===== Data in this exercise =====
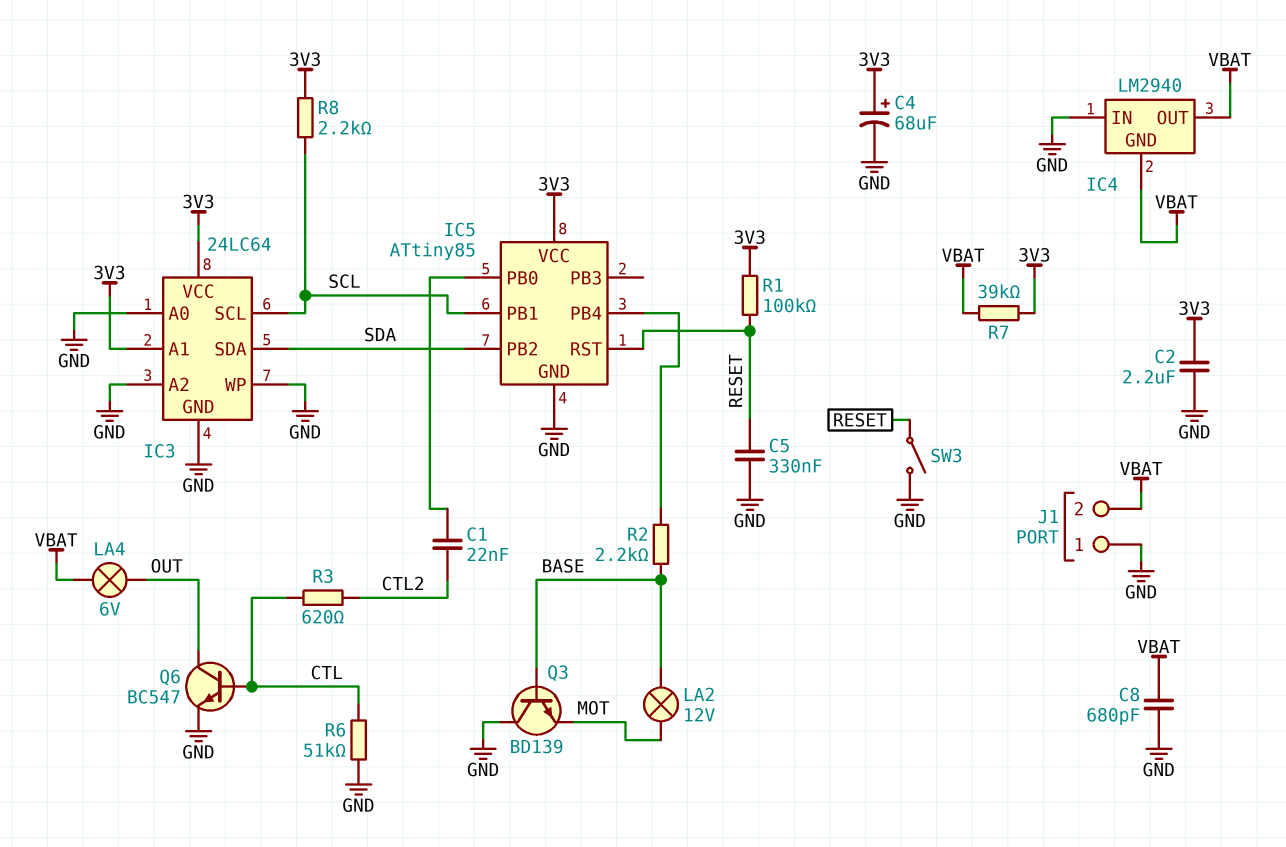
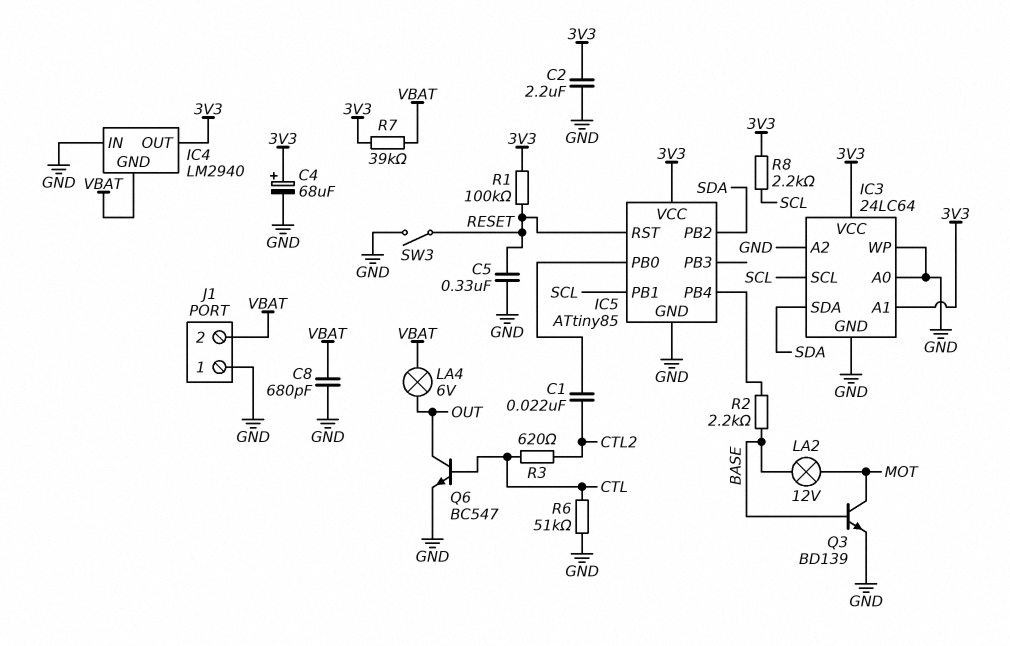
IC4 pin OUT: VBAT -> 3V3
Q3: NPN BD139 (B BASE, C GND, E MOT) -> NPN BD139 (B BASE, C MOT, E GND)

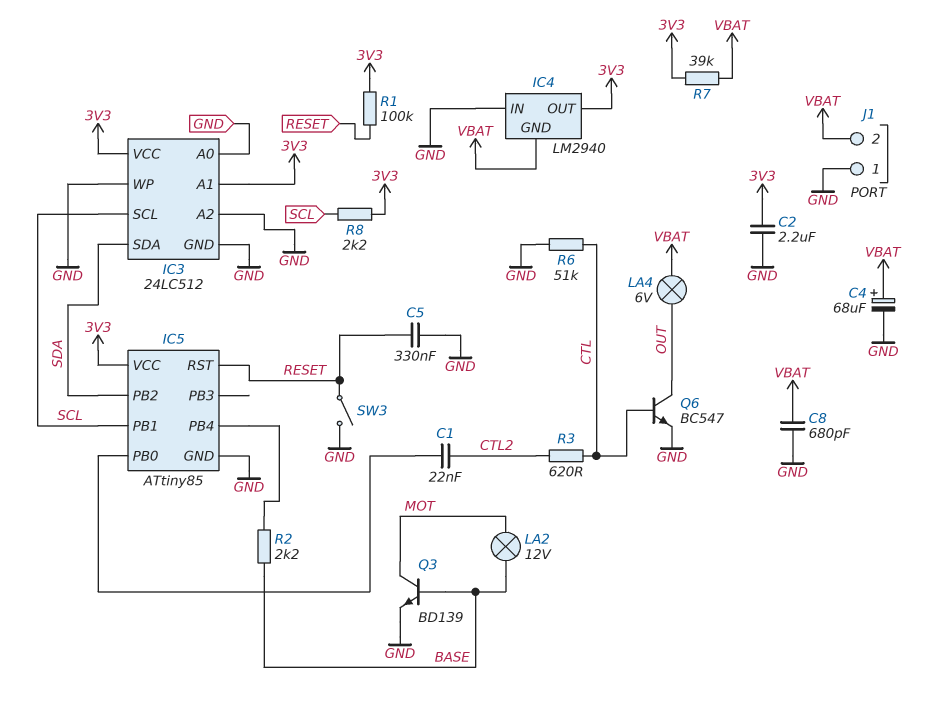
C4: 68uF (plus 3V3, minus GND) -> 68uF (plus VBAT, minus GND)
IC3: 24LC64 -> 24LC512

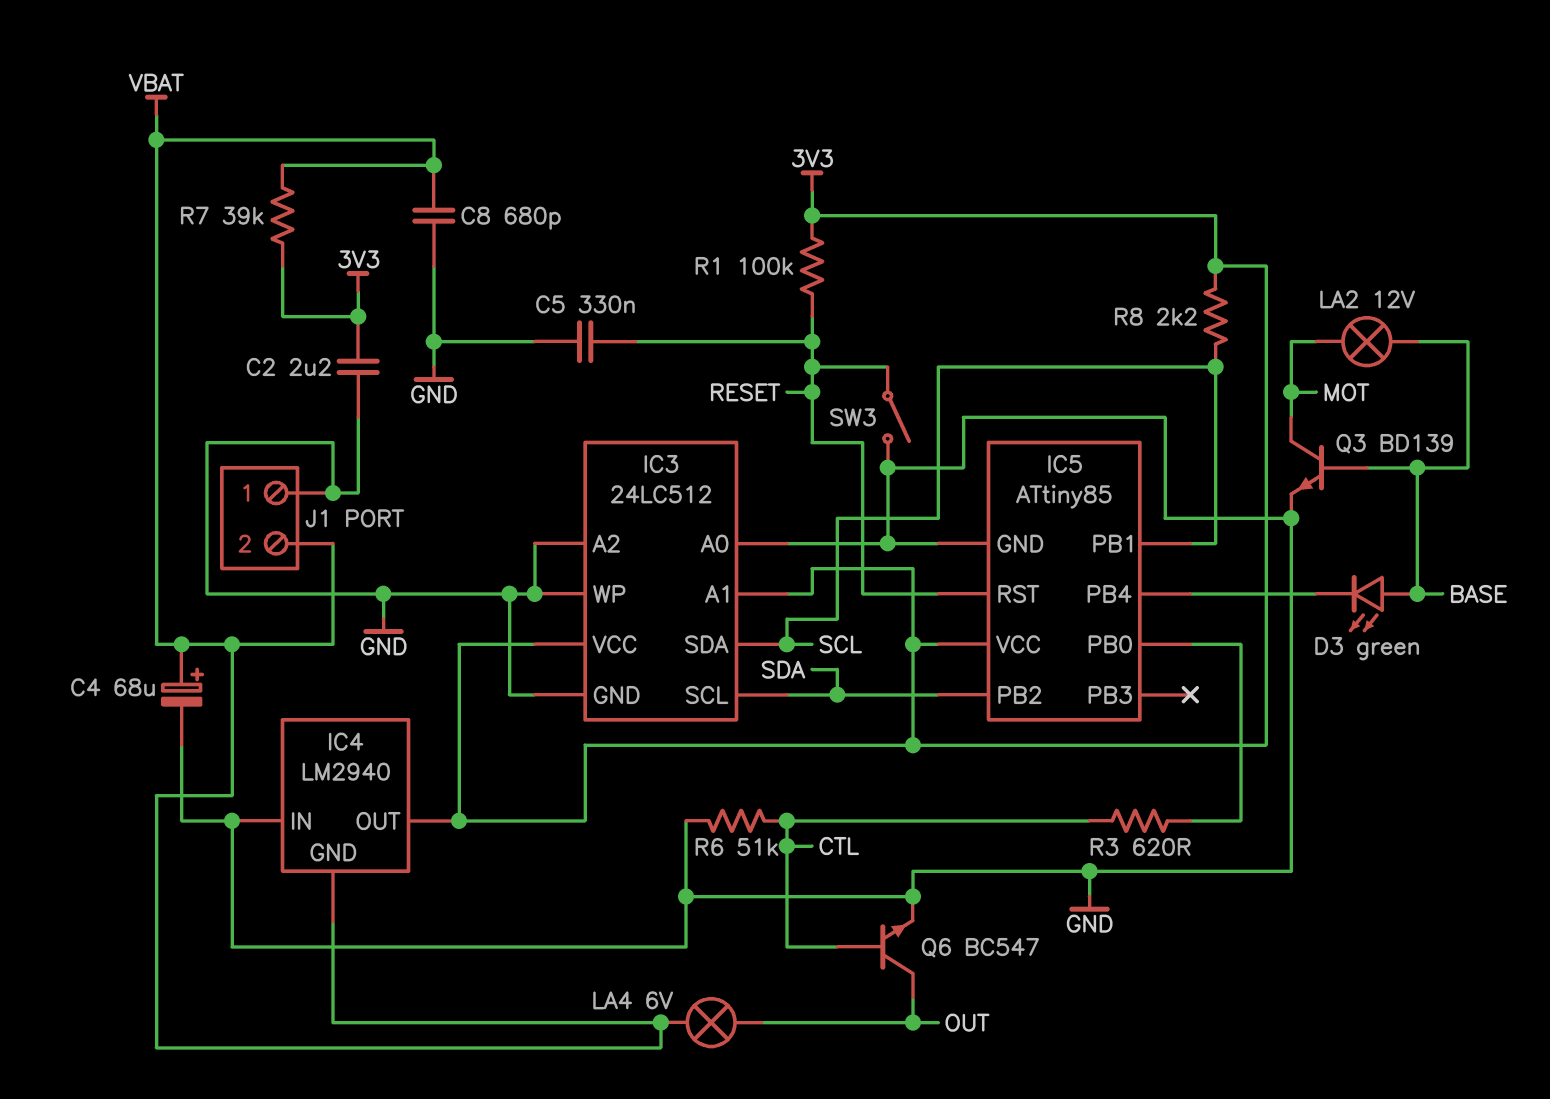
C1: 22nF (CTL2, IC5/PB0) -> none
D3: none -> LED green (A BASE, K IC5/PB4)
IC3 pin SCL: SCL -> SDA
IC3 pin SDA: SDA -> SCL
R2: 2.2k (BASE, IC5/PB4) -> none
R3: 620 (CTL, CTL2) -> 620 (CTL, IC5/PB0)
=====
===== Data in this exercise =====
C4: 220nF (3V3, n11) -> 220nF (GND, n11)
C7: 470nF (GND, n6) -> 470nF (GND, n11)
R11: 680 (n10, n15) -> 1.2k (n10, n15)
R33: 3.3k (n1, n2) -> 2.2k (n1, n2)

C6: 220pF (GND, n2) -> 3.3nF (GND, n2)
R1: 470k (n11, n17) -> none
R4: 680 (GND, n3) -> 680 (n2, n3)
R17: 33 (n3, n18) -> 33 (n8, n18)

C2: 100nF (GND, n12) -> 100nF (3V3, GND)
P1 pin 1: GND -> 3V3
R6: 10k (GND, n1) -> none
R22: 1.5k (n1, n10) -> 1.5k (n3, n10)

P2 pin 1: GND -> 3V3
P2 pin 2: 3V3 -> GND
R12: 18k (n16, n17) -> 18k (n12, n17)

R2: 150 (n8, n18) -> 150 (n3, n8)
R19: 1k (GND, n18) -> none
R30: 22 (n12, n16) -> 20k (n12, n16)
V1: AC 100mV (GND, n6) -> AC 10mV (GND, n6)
=====
===== Data in this exercise =====
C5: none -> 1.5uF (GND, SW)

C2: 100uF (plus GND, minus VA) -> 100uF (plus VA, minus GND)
=====
Exercise description: Return a copy of each line of the material that holds the word "BASE".

Answer to this exercise:
Q3: NPN BD139 (B BASE, C GND, E MOT) -> NPN BD139 (B BASE, C MOT, E GND)
D3: none -> LED green (A BASE, K IC5/PB4)
R2: 2.2k (BASE, IC5/PB4) -> none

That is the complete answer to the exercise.